--- Entries shown Enclosed Below ---
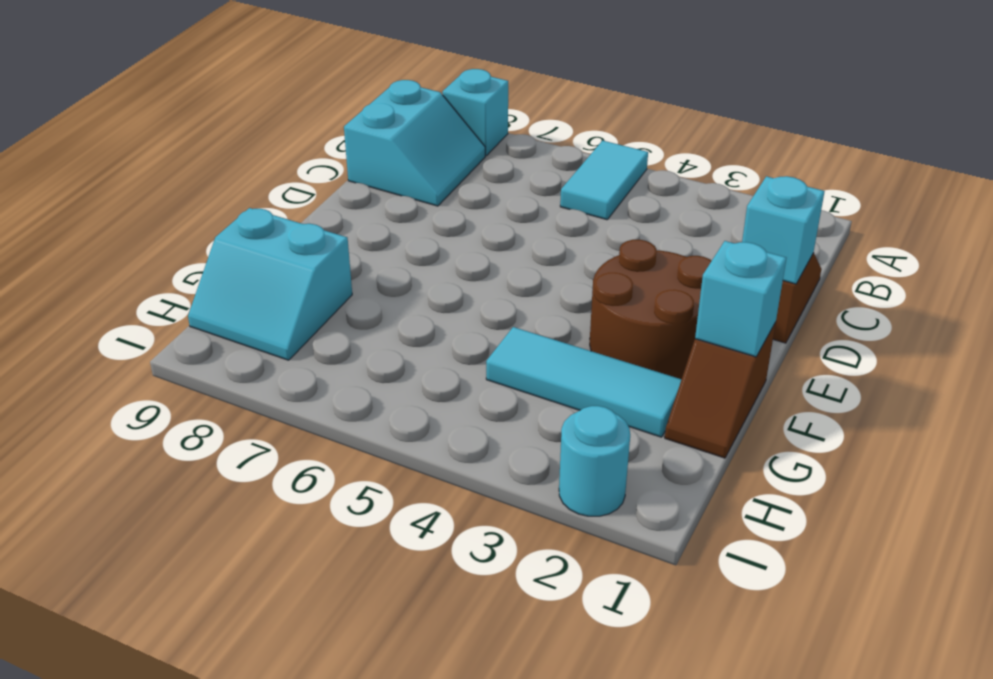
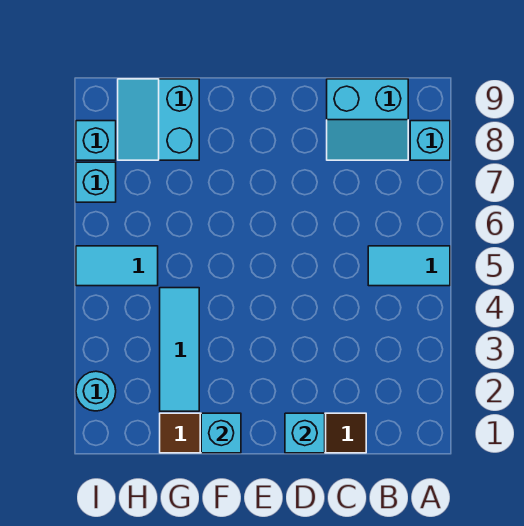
brown round brick E2:F3 level 1 -> none
none -> cyan tile H5:I5 level 1
none -> cyan brick I7 level 1
none -> cyan brick I8 level 1

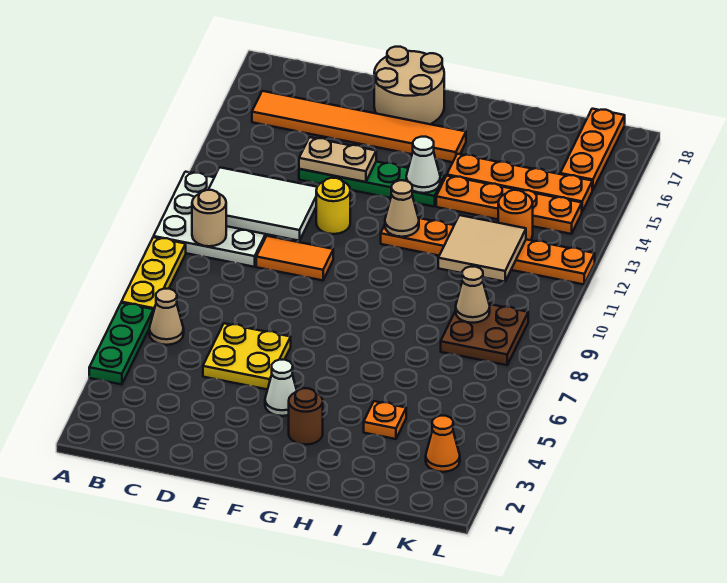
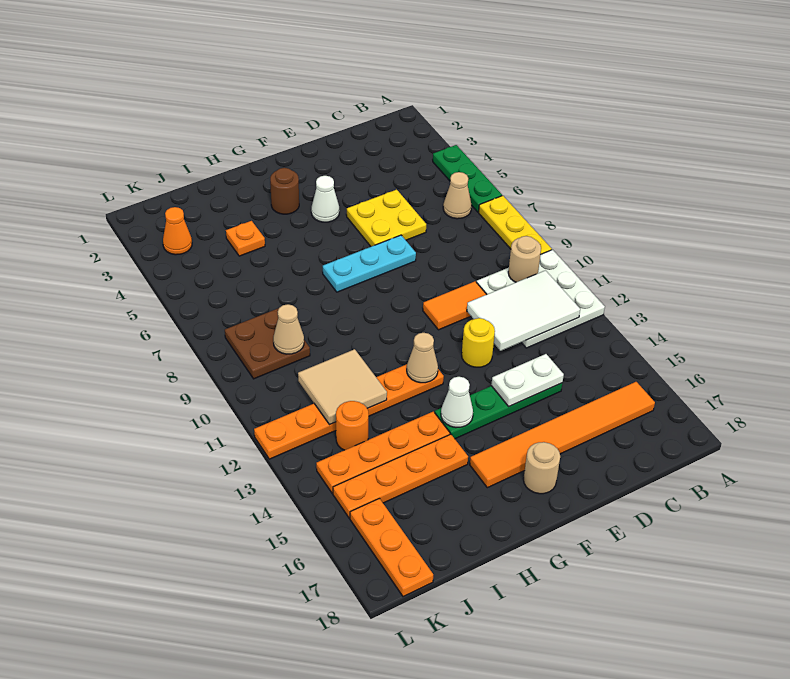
tan plate D14:E14 level 2 -> white plate D14:E14 level 2
none -> cyan plate E7:G7 level 1
tan round brick E17:F18 level 1 -> tan round brick F17 level 1

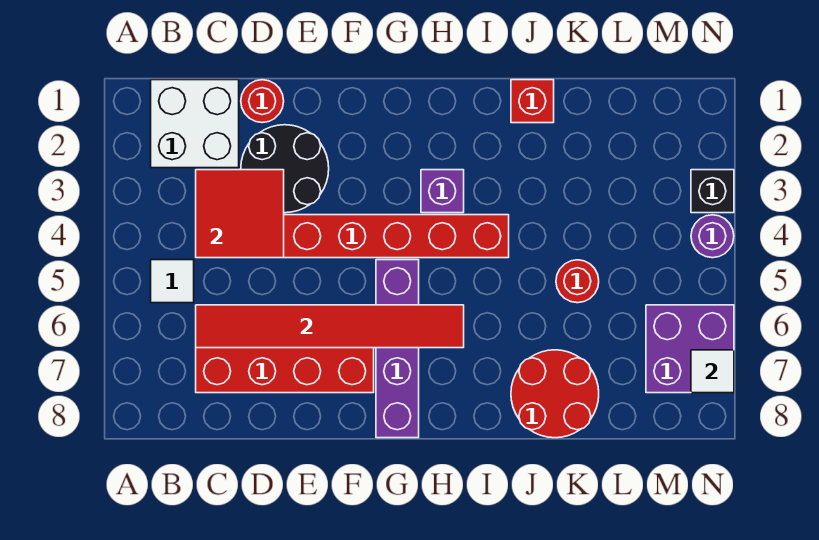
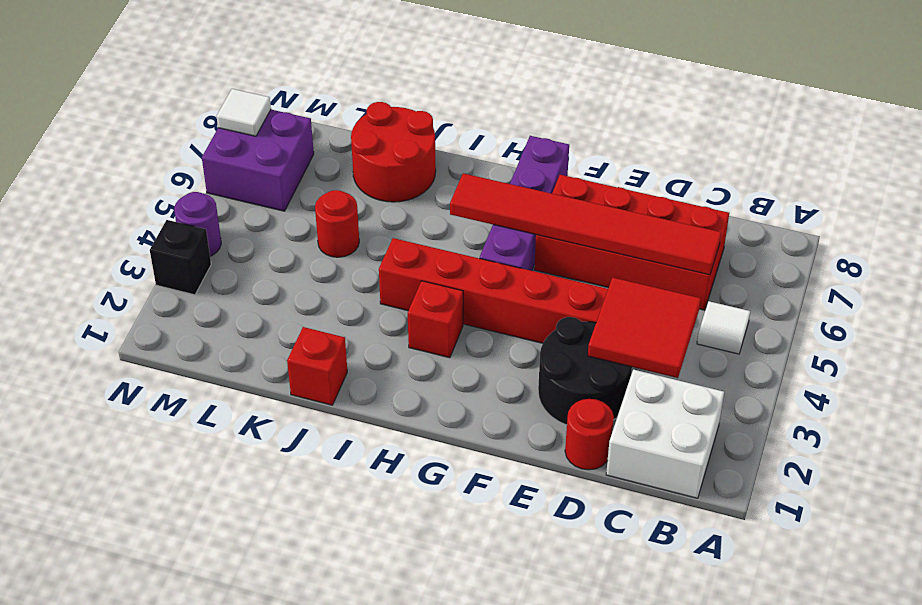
purple brick H3 level 1 -> red brick H3 level 1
--- End of Enclosed Entries shown ---
What you have to do: With the pictures removed, copy the data above word for word.

Answer below:
brown round brick E2:F3 level 1 -> none
none -> cyan tile H5:I5 level 1
none -> cyan brick I7 level 1
none -> cyan brick I8 level 1

tan plate D14:E14 level 2 -> white plate D14:E14 level 2
none -> cyan plate E7:G7 level 1
tan round brick E17:F18 level 1 -> tan round brick F17 level 1

purple brick H3 level 1 -> red brick H3 level 1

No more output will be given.